◆ **Task description**: Produce a verbatim copy of the records, and keep the images out of it.

Top of Excerpted records

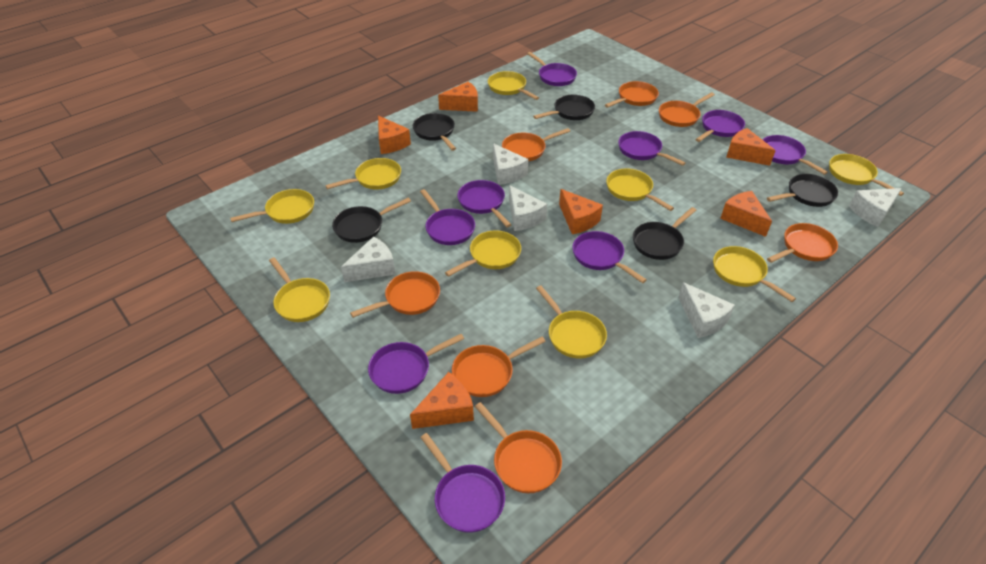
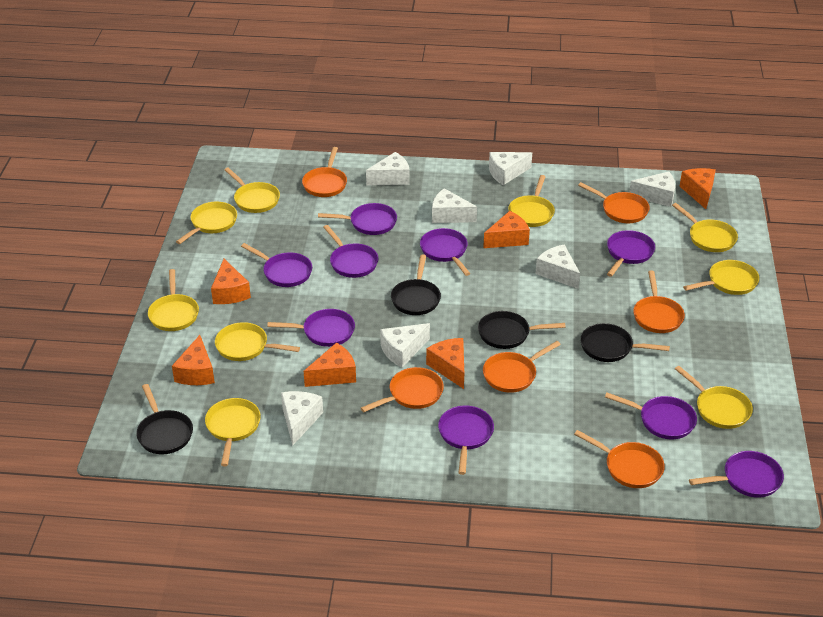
black pan: 5 -> 4
orange pan: 7 -> 6
white cheese: 5 -> 7

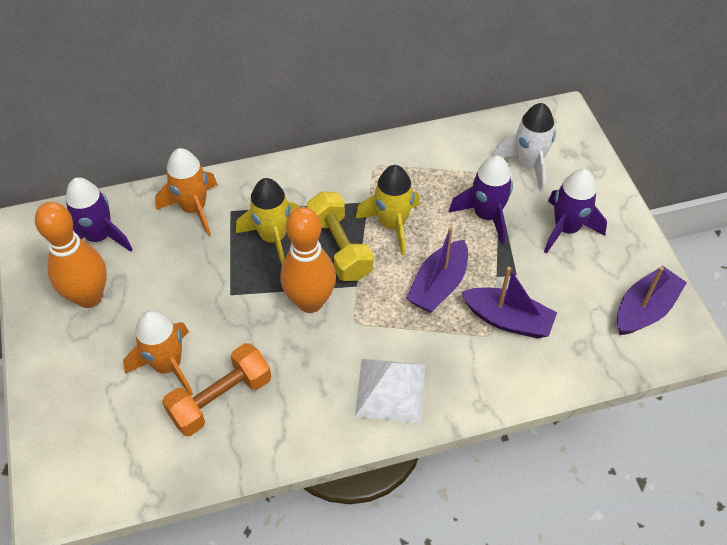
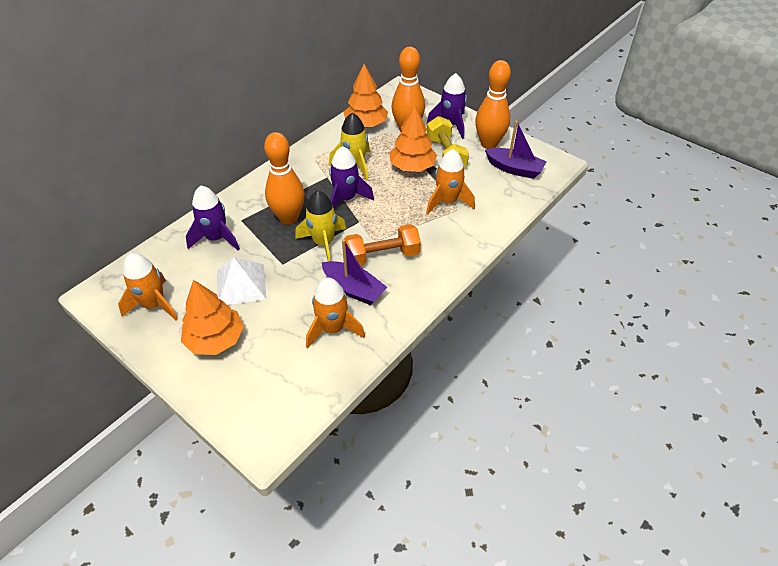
orange bowling pin: 2 -> 3
orange rocket: 2 -> 3
orange tree: 0 -> 3
purple boat: 3 -> 2
white rocket: 1 -> 0

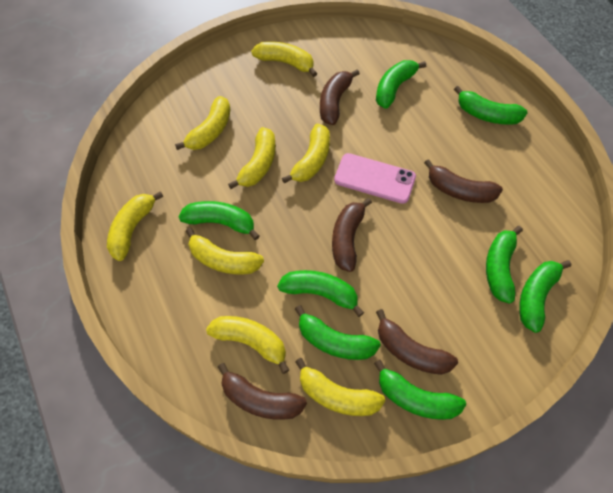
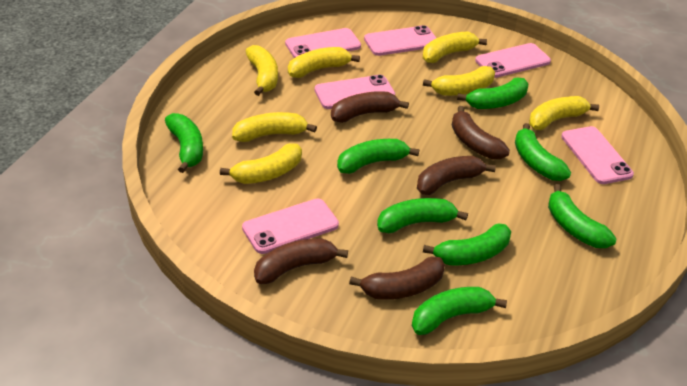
pink phone: 1 -> 6
yellow banana: 8 -> 7

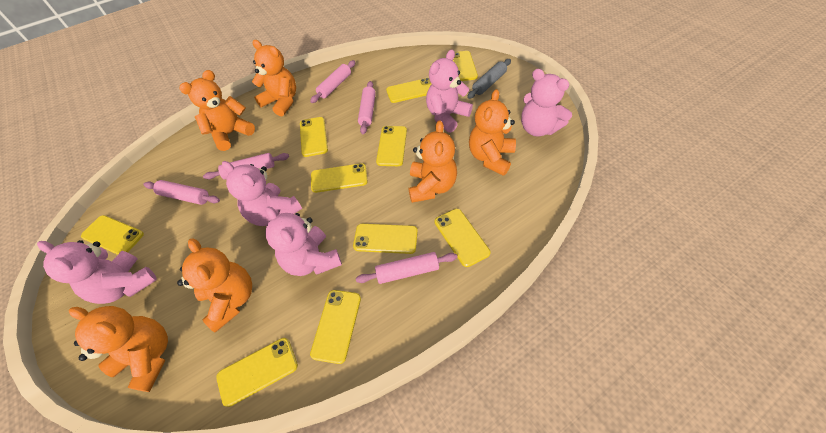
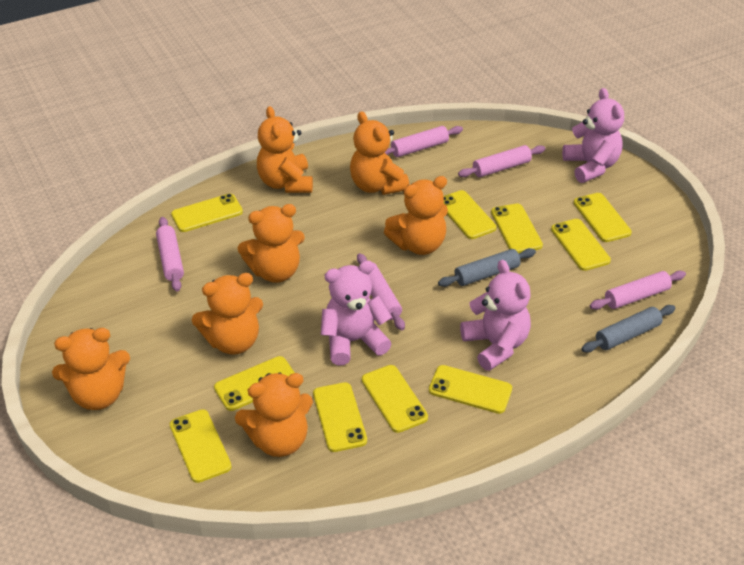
grey rolling pin: 1 -> 2
orange teddy bear: 6 -> 7
pink teddy bear: 5 -> 3

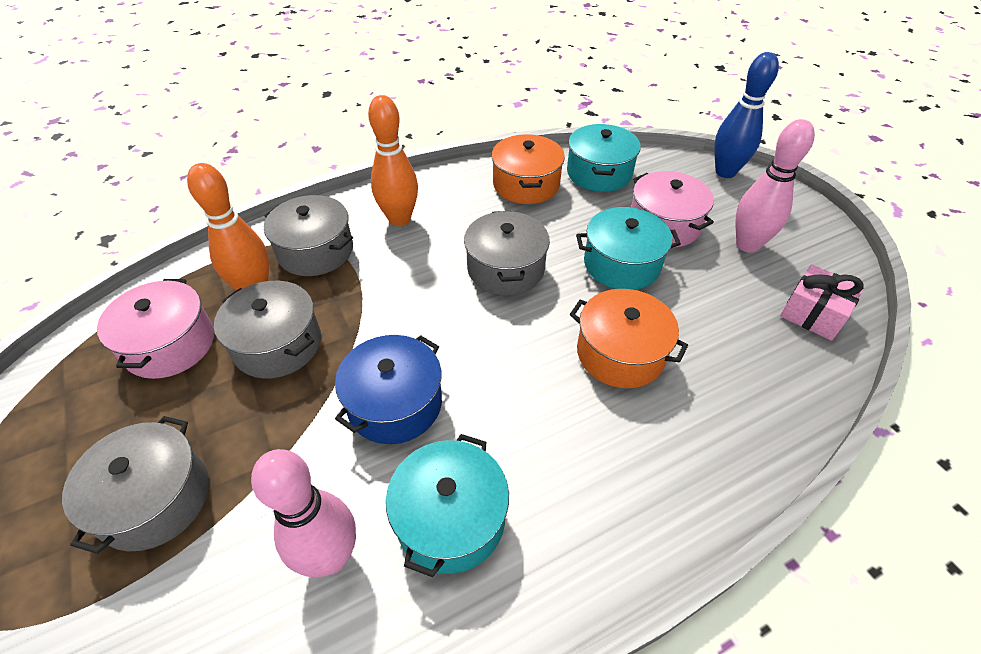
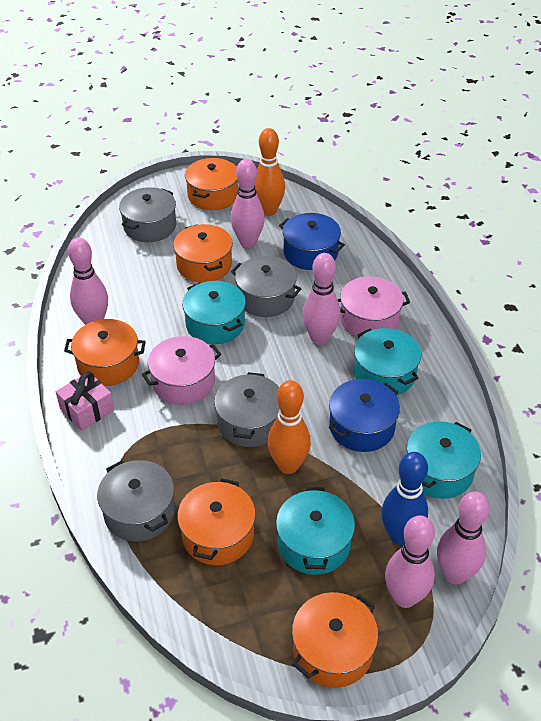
blue pot: 1 -> 2
orange pot: 2 -> 5
pink bowling pin: 2 -> 5
turquoise pot: 3 -> 4

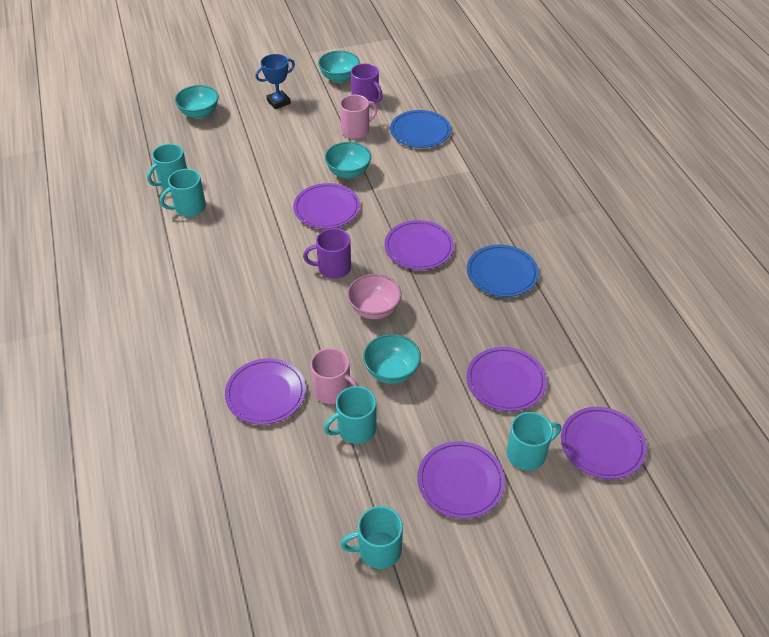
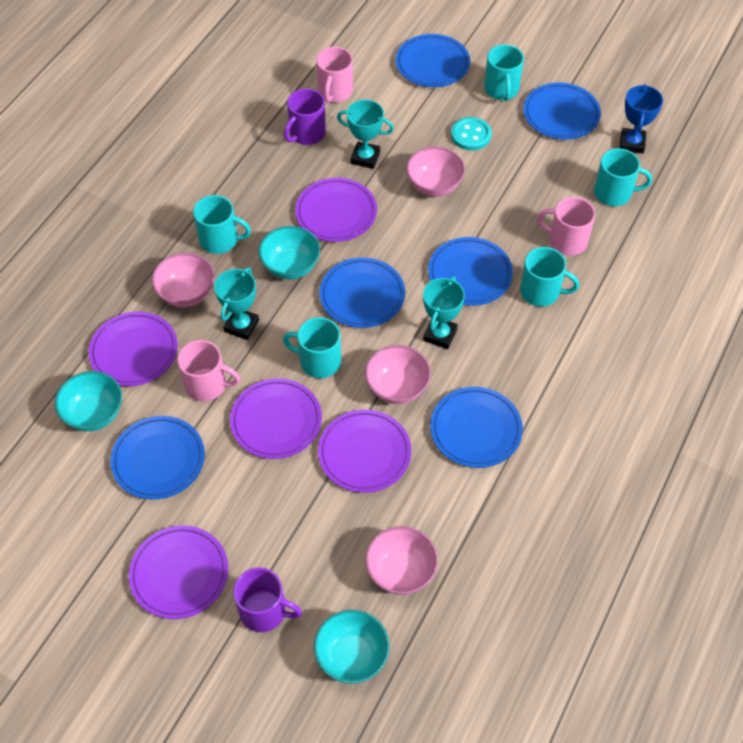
blue plate: 2 -> 6
pink bowl: 1 -> 4
pink mug: 2 -> 3
purple plate: 6 -> 5
turquoise bowl: 4 -> 3
turquoise button: 0 -> 1
turquoise trophy: 0 -> 3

Bottom of Excerpted records

◆ **Task result**:
black pan: 5 -> 4
orange pan: 7 -> 6
white cheese: 5 -> 7

orange bowling pin: 2 -> 3
orange rocket: 2 -> 3
orange tree: 0 -> 3
purple boat: 3 -> 2
white rocket: 1 -> 0

pink phone: 1 -> 6
yellow banana: 8 -> 7

grey rolling pin: 1 -> 2
orange teddy bear: 6 -> 7
pink teddy bear: 5 -> 3

blue pot: 1 -> 2
orange pot: 2 -> 5
pink bowling pin: 2 -> 5
turquoise pot: 3 -> 4

blue plate: 2 -> 6
pink bowl: 1 -> 4
pink mug: 2 -> 3
purple plate: 6 -> 5
turquoise bowl: 4 -> 3
turquoise button: 0 -> 1
turquoise trophy: 0 -> 3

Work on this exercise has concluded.